[Material supplied]:
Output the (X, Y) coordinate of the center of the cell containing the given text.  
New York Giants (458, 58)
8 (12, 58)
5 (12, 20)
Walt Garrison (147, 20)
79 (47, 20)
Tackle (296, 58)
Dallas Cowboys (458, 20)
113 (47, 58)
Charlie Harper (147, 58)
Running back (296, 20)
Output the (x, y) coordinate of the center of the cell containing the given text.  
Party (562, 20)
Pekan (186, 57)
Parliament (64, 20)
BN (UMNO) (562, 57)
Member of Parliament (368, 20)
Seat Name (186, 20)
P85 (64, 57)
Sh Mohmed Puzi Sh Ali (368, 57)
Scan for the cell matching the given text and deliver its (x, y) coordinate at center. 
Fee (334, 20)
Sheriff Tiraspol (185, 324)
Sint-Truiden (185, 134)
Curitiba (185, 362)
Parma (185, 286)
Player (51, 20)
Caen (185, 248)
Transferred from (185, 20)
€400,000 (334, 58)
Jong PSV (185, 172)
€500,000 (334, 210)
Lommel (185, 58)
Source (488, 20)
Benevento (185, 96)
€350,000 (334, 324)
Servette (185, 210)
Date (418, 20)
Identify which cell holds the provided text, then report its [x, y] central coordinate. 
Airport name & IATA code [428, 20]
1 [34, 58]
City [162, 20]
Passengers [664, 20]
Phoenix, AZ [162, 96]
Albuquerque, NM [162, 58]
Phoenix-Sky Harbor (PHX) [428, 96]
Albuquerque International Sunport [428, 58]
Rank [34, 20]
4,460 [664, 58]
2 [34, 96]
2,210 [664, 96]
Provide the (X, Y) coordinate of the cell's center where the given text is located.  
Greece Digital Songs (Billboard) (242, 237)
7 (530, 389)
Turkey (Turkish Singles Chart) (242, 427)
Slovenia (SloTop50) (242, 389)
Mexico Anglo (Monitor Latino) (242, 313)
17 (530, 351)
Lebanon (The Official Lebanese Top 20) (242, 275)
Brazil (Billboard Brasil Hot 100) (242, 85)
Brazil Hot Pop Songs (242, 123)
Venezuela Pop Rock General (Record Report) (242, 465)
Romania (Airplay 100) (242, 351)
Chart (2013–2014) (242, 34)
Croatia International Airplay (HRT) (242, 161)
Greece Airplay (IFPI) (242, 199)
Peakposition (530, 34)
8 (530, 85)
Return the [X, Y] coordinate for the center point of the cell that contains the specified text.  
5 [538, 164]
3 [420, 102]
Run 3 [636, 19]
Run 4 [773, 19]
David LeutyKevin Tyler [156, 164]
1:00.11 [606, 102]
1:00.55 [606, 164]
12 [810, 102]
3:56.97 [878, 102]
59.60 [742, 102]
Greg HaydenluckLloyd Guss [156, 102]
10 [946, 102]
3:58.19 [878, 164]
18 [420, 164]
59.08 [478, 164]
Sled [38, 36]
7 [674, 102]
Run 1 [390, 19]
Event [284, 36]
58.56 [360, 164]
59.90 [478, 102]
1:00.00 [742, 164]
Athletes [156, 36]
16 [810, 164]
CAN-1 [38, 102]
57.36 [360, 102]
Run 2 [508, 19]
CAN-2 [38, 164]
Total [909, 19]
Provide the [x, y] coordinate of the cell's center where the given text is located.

[What you are asked to do]: Rewrite the material above, substituting "Congress" for every instance of "Parliament" and leaving everything else as it is.

[Complete output]:
Output the (X, Y) coordinate of the center of the cell containing the given text.  
New York Giants (458, 58)
8 (12, 58)
5 (12, 20)
Walt Garrison (147, 20)
79 (47, 20)
Tackle (296, 58)
Dallas Cowboys (458, 20)
113 (47, 58)
Charlie Harper (147, 58)
Running back (296, 20)
Output the (x, y) coordinate of the center of the cell containing the given text.  
Party (562, 20)
Pekan (186, 57)
Congress (64, 20)
BN (UMNO) (562, 57)
Member of Congress (368, 20)
Seat Name (186, 20)
P85 (64, 57)
Sh Mohmed Puzi Sh Ali (368, 57)
Scan for the cell matching the given text and deliver its (x, y) coordinate at center. 
Fee (334, 20)
Sheriff Tiraspol (185, 324)
Sint-Truiden (185, 134)
Curitiba (185, 362)
Parma (185, 286)
Player (51, 20)
Caen (185, 248)
Transferred from (185, 20)
€400,000 (334, 58)
Jong PSV (185, 172)
€500,000 (334, 210)
Lommel (185, 58)
Source (488, 20)
Benevento (185, 96)
€350,000 (334, 324)
Servette (185, 210)
Date (418, 20)
Identify which cell holds the provided text, then report its [x, y] central coordinate. 
Airport name & IATA code [428, 20]
1 [34, 58]
City [162, 20]
Passengers [664, 20]
Phoenix, AZ [162, 96]
Albuquerque, NM [162, 58]
Phoenix-Sky Harbor (PHX) [428, 96]
Albuquerque International Sunport [428, 58]
Rank [34, 20]
4,460 [664, 58]
2 [34, 96]
2,210 [664, 96]
Provide the (X, Y) coordinate of the cell's center where the given text is located.  
Greece Digital Songs (Billboard) (242, 237)
7 (530, 389)
Turkey (Turkish Singles Chart) (242, 427)
Slovenia (SloTop50) (242, 389)
Mexico Anglo (Monitor Latino) (242, 313)
17 (530, 351)
Lebanon (The Official Lebanese Top 20) (242, 275)
Brazil (Billboard Brasil Hot 100) (242, 85)
Brazil Hot Pop Songs (242, 123)
Venezuela Pop Rock General (Record Report) (242, 465)
Romania (Airplay 100) (242, 351)
Chart (2013–2014) (242, 34)
Croatia International Airplay (HRT) (242, 161)
Greece Airplay (IFPI) (242, 199)
Peakposition (530, 34)
8 (530, 85)
Return the [X, Y] coordinate for the center point of the cell that contains the specified text.  
5 [538, 164]
3 [420, 102]
Run 3 [636, 19]
Run 4 [773, 19]
David LeutyKevin Tyler [156, 164]
1:00.11 [606, 102]
1:00.55 [606, 164]
12 [810, 102]
3:56.97 [878, 102]
59.60 [742, 102]
Greg HaydenluckLloyd Guss [156, 102]
10 [946, 102]
3:58.19 [878, 164]
18 [420, 164]
59.08 [478, 164]
Sled [38, 36]
7 [674, 102]
Run 1 [390, 19]
Event [284, 36]
58.56 [360, 164]
59.90 [478, 102]
1:00.00 [742, 164]
Athletes [156, 36]
16 [810, 164]
CAN-1 [38, 102]
57.36 [360, 102]
Run 2 [508, 19]
CAN-2 [38, 164]
Total [909, 19]
Provide the [x, y] coordinate of the cell's center where the given text is located.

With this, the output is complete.